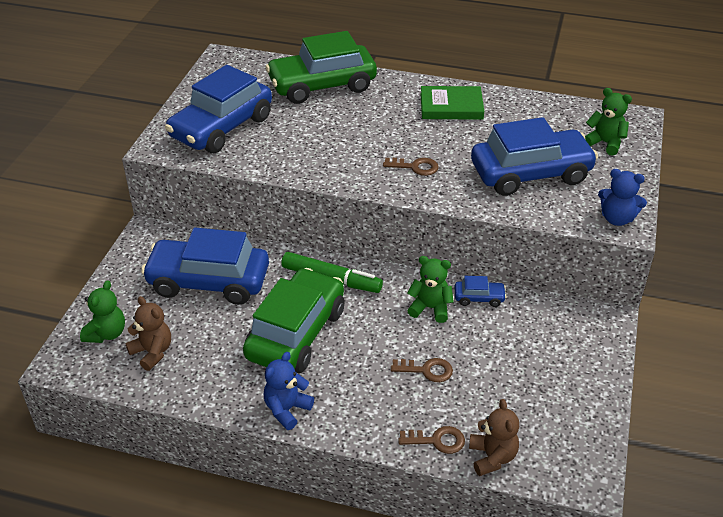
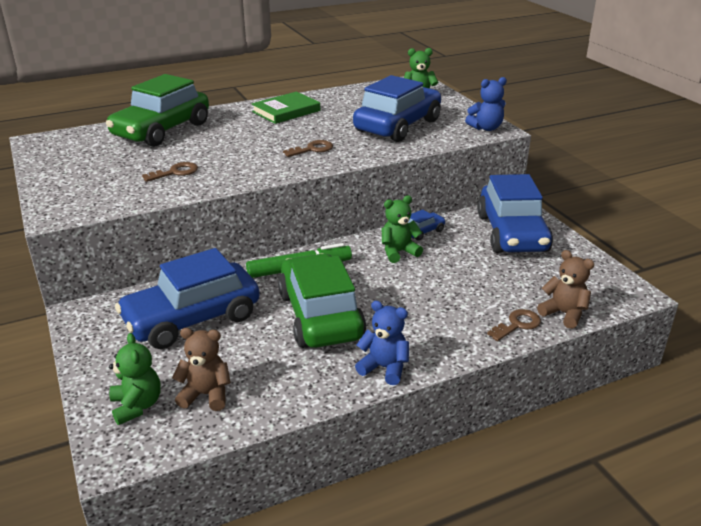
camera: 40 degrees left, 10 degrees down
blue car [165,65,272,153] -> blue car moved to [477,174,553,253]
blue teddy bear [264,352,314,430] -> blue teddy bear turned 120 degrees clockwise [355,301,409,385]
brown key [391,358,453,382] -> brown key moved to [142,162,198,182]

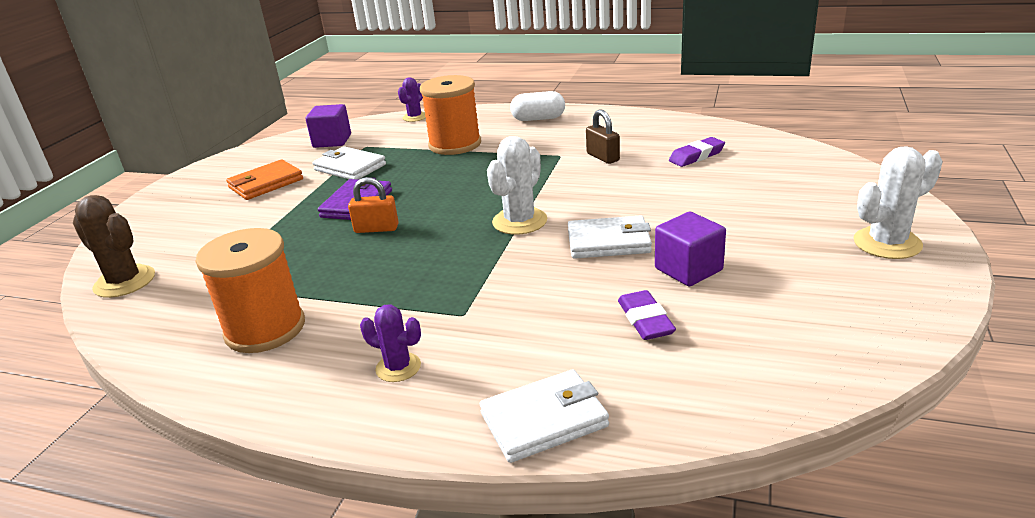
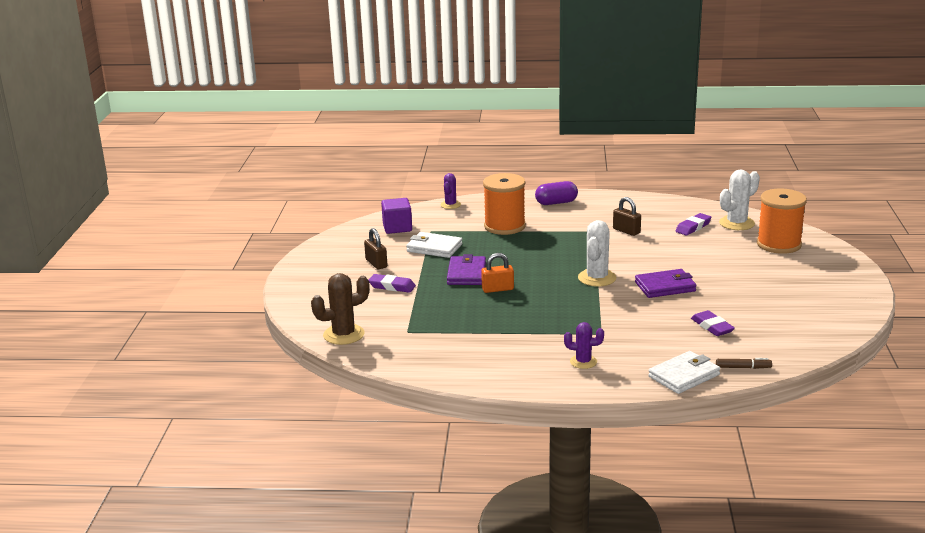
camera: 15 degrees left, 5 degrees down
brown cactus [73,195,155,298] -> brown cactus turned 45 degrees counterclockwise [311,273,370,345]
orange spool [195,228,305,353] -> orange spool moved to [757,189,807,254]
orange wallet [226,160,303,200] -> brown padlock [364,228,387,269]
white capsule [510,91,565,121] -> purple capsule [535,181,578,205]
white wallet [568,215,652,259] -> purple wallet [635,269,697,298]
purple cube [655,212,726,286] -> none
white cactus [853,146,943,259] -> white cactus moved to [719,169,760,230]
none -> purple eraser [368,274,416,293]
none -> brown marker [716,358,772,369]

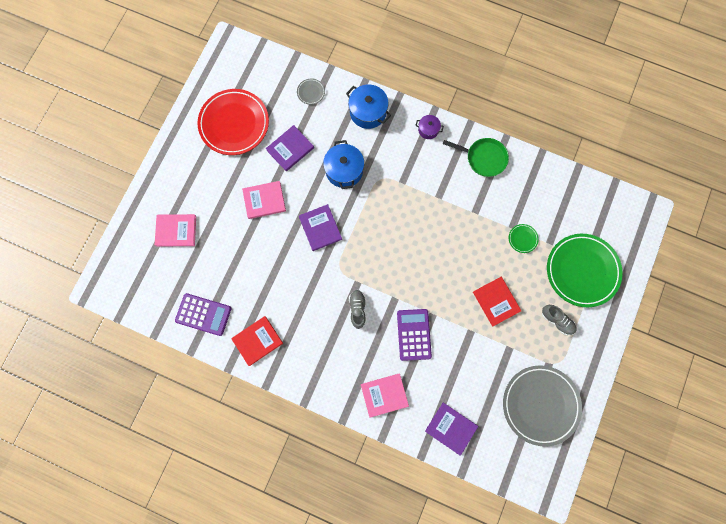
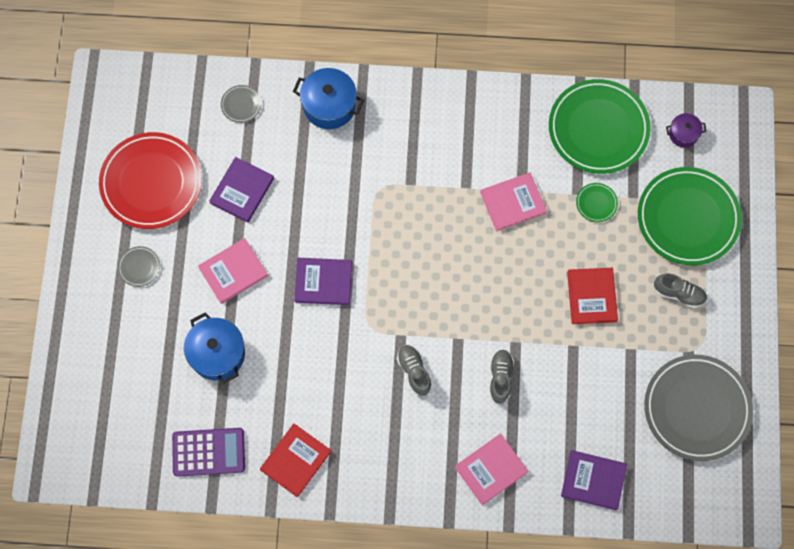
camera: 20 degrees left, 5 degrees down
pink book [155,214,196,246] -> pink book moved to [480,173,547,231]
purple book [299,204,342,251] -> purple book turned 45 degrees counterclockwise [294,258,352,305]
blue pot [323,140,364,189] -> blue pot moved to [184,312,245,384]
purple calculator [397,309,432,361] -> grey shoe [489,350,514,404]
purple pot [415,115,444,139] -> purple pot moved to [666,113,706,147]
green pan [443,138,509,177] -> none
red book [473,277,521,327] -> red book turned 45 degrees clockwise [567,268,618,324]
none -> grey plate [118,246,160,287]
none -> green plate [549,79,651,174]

---

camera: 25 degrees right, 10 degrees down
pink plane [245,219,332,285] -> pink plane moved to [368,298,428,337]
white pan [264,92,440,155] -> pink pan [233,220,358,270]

▸ TASK DESCRIPTION: Go to the line above that contains "camera: 40 degrees left, 10 degrees down" and reproduce everything exactly from there through the line that contains "none -> green plate [549,79,651,174]", leaving out the pictures.

▸ SOLUTION TO THE EXERCISE:
camera: 40 degrees left, 10 degrees down
blue car [165,65,272,153] -> blue car moved to [477,174,553,253]
blue teddy bear [264,352,314,430] -> blue teddy bear turned 120 degrees clockwise [355,301,409,385]
brown key [391,358,453,382] -> brown key moved to [142,162,198,182]

camera: 15 degrees left, 5 degrees down
brown cactus [73,195,155,298] -> brown cactus turned 45 degrees counterclockwise [311,273,370,345]
orange spool [195,228,305,353] -> orange spool moved to [757,189,807,254]
orange wallet [226,160,303,200] -> brown padlock [364,228,387,269]
white capsule [510,91,565,121] -> purple capsule [535,181,578,205]
white wallet [568,215,652,259] -> purple wallet [635,269,697,298]
purple cube [655,212,726,286] -> none
white cactus [853,146,943,259] -> white cactus moved to [719,169,760,230]
none -> purple eraser [368,274,416,293]
none -> brown marker [716,358,772,369]

camera: 20 degrees left, 5 degrees down
pink book [155,214,196,246] -> pink book moved to [480,173,547,231]
purple book [299,204,342,251] -> purple book turned 45 degrees counterclockwise [294,258,352,305]
blue pot [323,140,364,189] -> blue pot moved to [184,312,245,384]
purple calculator [397,309,432,361] -> grey shoe [489,350,514,404]
purple pot [415,115,444,139] -> purple pot moved to [666,113,706,147]
green pan [443,138,509,177] -> none
red book [473,277,521,327] -> red book turned 45 degrees clockwise [567,268,618,324]
none -> grey plate [118,246,160,287]
none -> green plate [549,79,651,174]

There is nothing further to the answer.